Task details:
Pull every line holding the word "camera" out of the data and copy it.

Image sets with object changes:
--- START ---

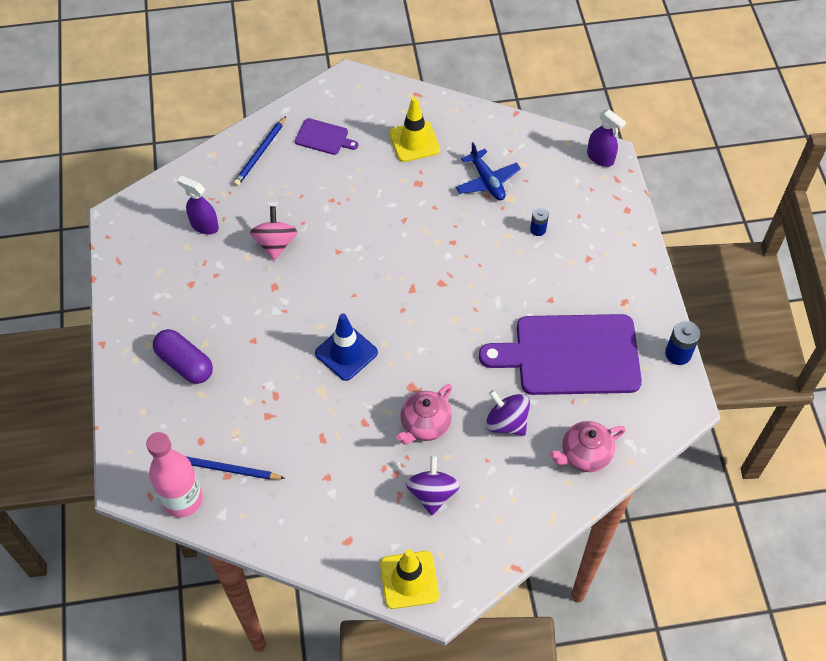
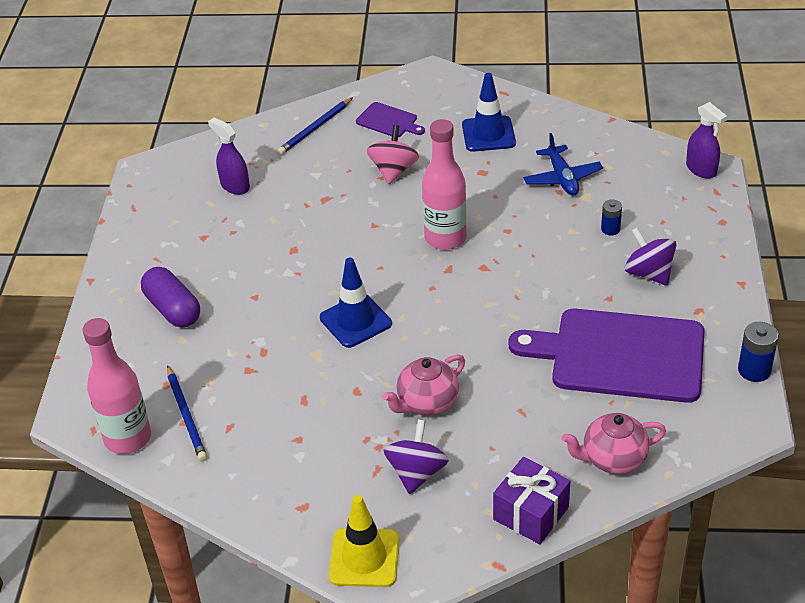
camera: 15 degrees right, 15 degrees down
blue pencil [186,456,285,480] -> blue pencil turned 135 degrees counterclockwise [167,365,207,461]
pink spinning top [250,206,298,261] -> pink spinning top moved to [367,125,419,184]
yellow traffic cone [389,97,440,162] -> blue traffic cone [462,73,516,152]
purple spinning top [486,390,530,436] -> purple spinning top moved to [625,227,676,286]
none -> pink bottle [422,119,467,250]
none -> purple gift [493,457,570,544]

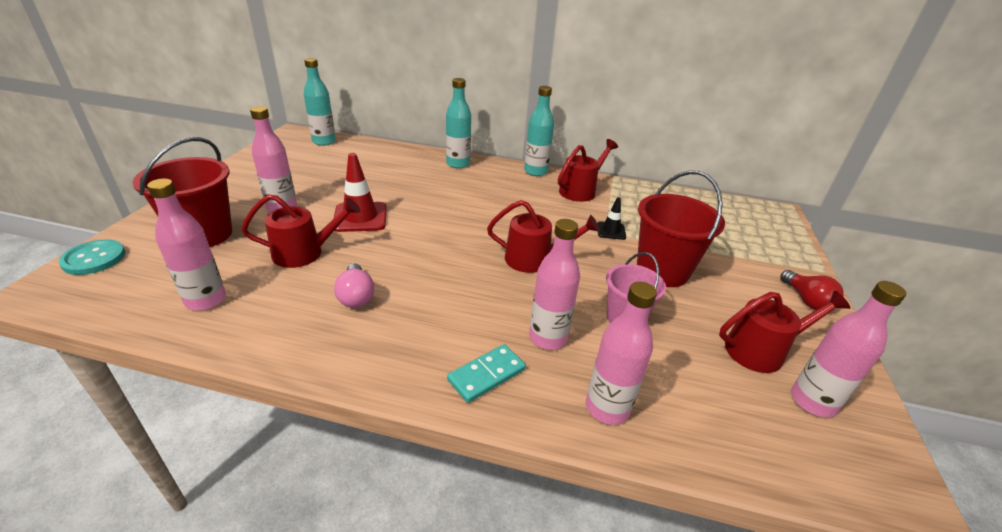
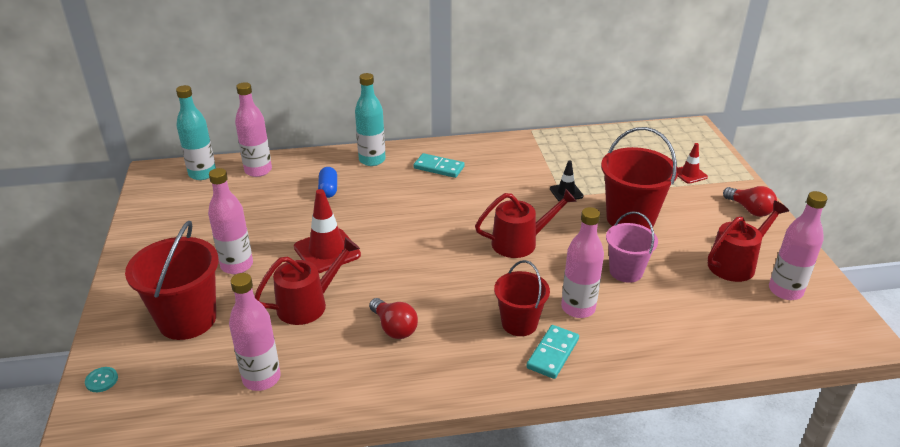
camera: 20 degrees left, 0 degrees up
turquoise button [59,239,125,275] -> turquoise button [85,367,118,392], size x0.53
pink light bulb [334,263,374,308] -> red light bulb [369,298,418,339]
turquoise bottle [524,86,554,176] -> none
red watering can [558,139,618,202] -> none
pink bottle [586,282,657,425] -> pink bottle moved to [235,82,272,177]
none -> blue capsule [318,167,337,198]
none -> turquoise domino [414,153,464,178]
none -> red bucket [494,260,550,336]
none -> red traffic cone [678,143,708,184]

--- END ---

Result:
camera: 15 degrees right, 15 degrees down
camera: 20 degrees left, 0 degrees up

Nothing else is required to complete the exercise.